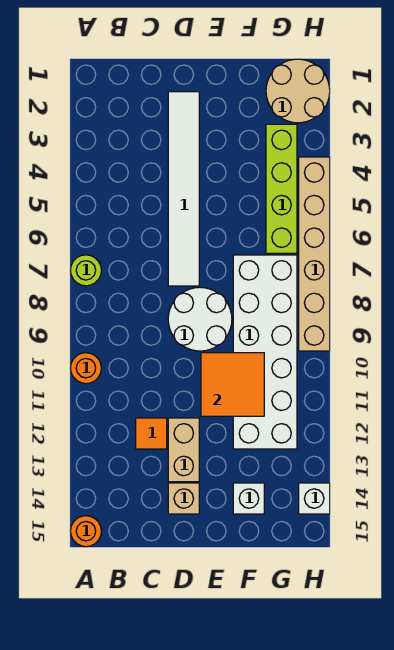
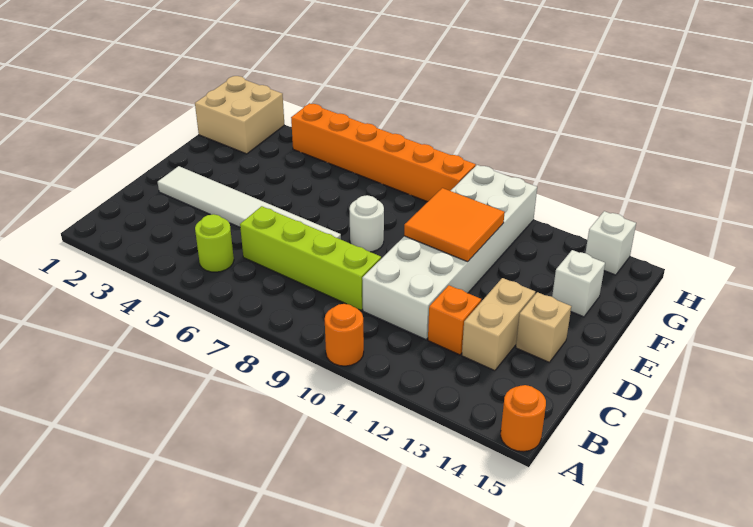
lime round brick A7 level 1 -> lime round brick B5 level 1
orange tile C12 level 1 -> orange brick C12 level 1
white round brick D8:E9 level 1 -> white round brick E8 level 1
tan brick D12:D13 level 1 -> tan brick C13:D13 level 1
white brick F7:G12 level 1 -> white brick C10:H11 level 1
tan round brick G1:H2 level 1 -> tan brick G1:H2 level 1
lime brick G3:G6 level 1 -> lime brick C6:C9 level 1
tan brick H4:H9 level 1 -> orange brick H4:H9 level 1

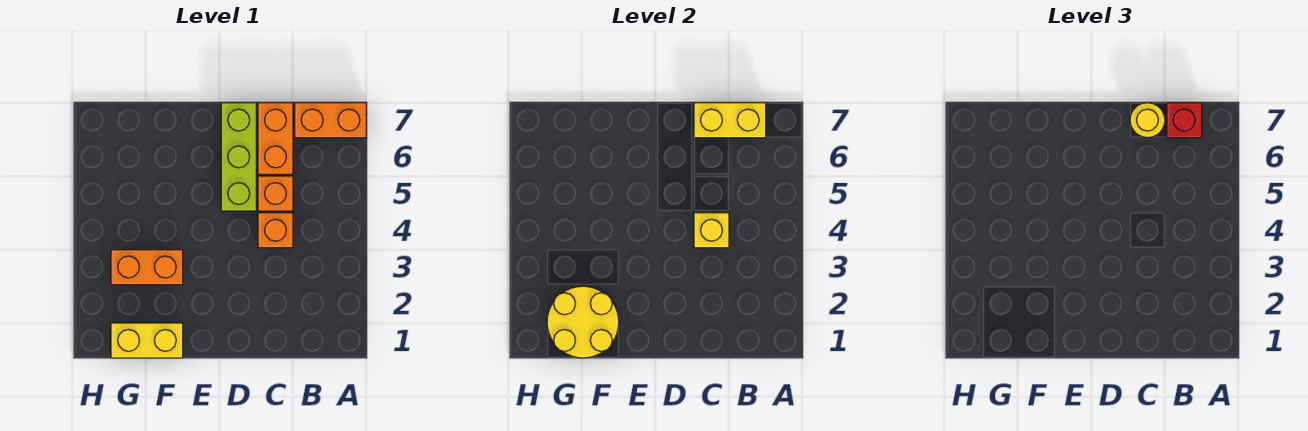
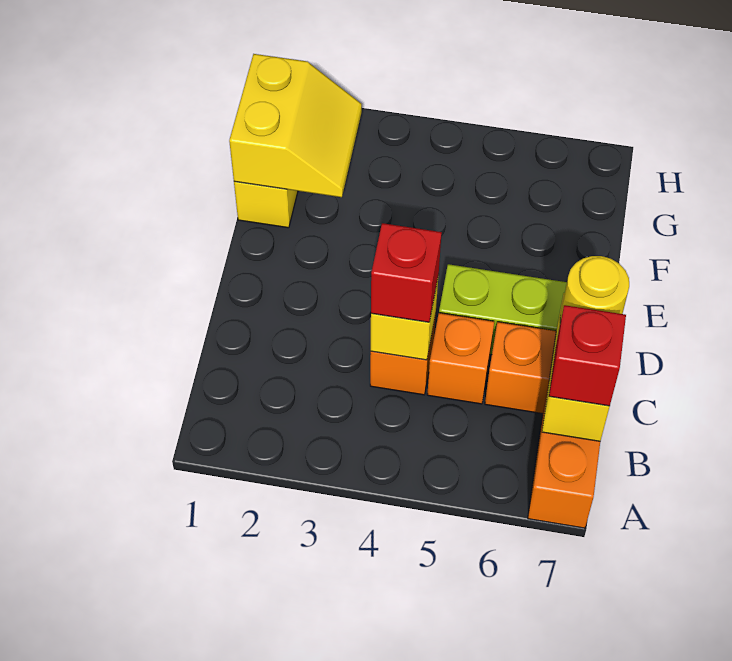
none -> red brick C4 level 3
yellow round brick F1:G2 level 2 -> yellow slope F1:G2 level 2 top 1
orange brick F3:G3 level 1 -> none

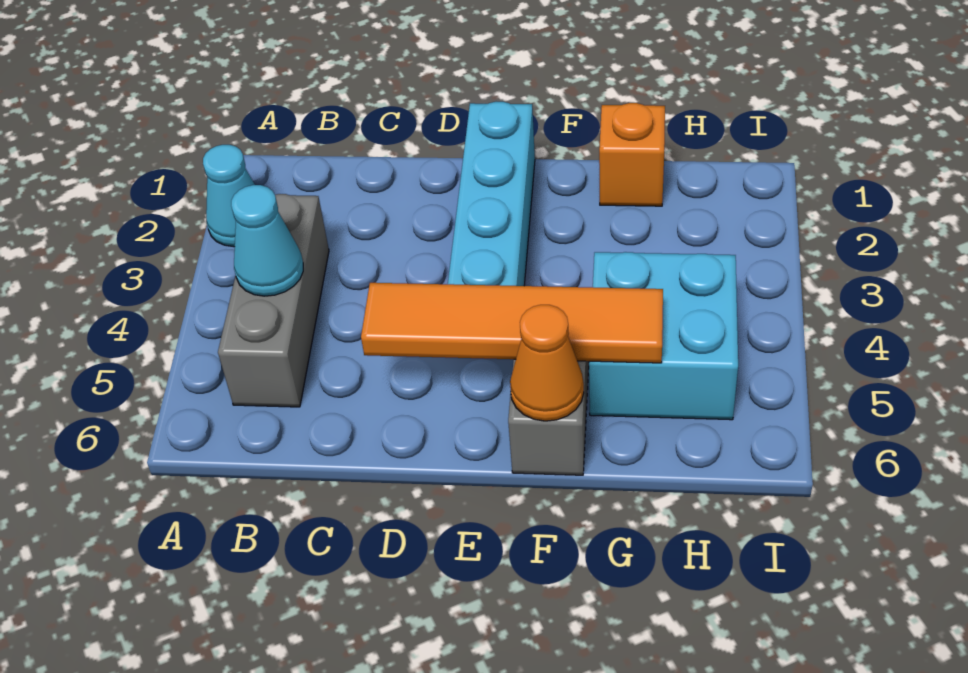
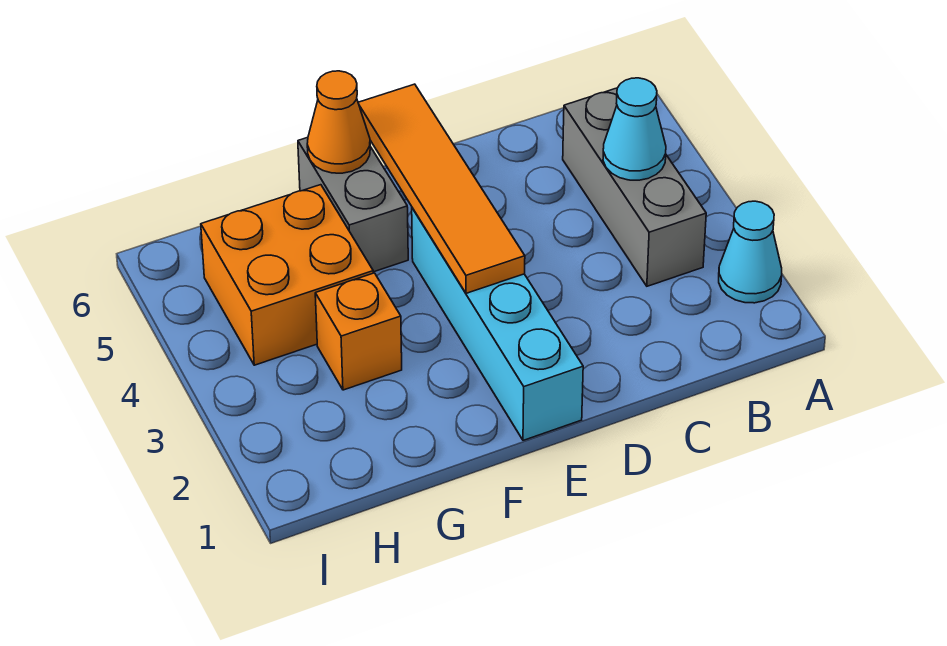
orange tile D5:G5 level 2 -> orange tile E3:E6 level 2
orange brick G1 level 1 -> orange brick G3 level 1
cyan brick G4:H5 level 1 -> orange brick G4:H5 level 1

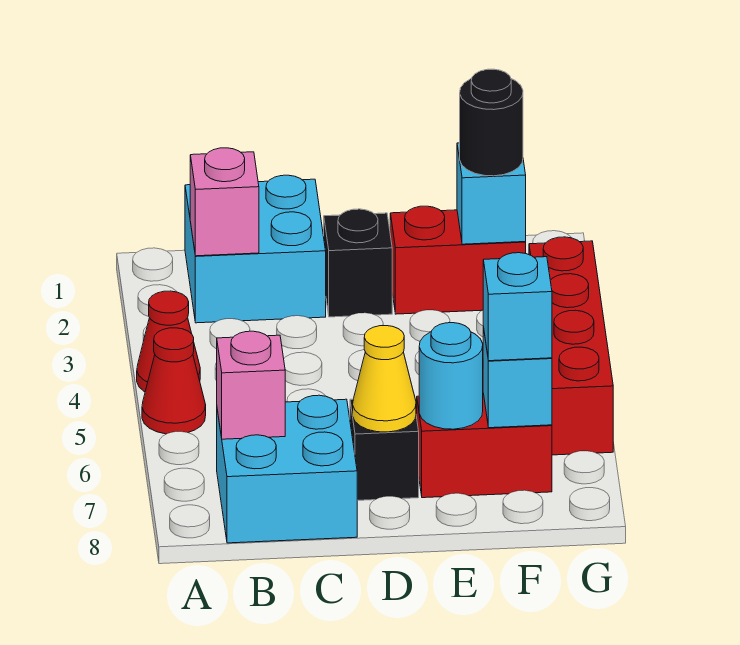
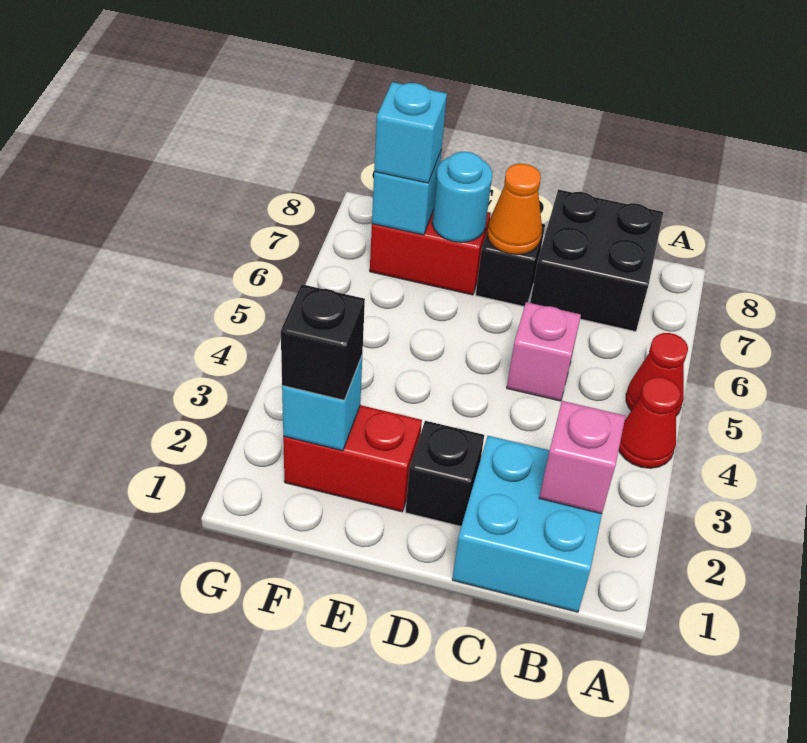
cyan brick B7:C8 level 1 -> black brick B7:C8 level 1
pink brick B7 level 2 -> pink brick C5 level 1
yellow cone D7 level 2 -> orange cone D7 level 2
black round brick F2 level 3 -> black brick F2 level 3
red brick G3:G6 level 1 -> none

---*---

What you will do ::
Pictures are not part of the answer, which must be the exact lines from the one holding "tan round brick" through the end of the material, both ends included.

Task output ::
tan round brick G1:H2 level 1 -> tan brick G1:H2 level 1
lime brick G3:G6 level 1 -> lime brick C6:C9 level 1
tan brick H4:H9 level 1 -> orange brick H4:H9 level 1

none -> red brick C4 level 3
yellow round brick F1:G2 level 2 -> yellow slope F1:G2 level 2 top 1
orange brick F3:G3 level 1 -> none

orange tile D5:G5 level 2 -> orange tile E3:E6 level 2
orange brick G1 level 1 -> orange brick G3 level 1
cyan brick G4:H5 level 1 -> orange brick G4:H5 level 1

cyan brick B7:C8 level 1 -> black brick B7:C8 level 1
pink brick B7 level 2 -> pink brick C5 level 1
yellow cone D7 level 2 -> orange cone D7 level 2
black round brick F2 level 3 -> black brick F2 level 3
red brick G3:G6 level 1 -> none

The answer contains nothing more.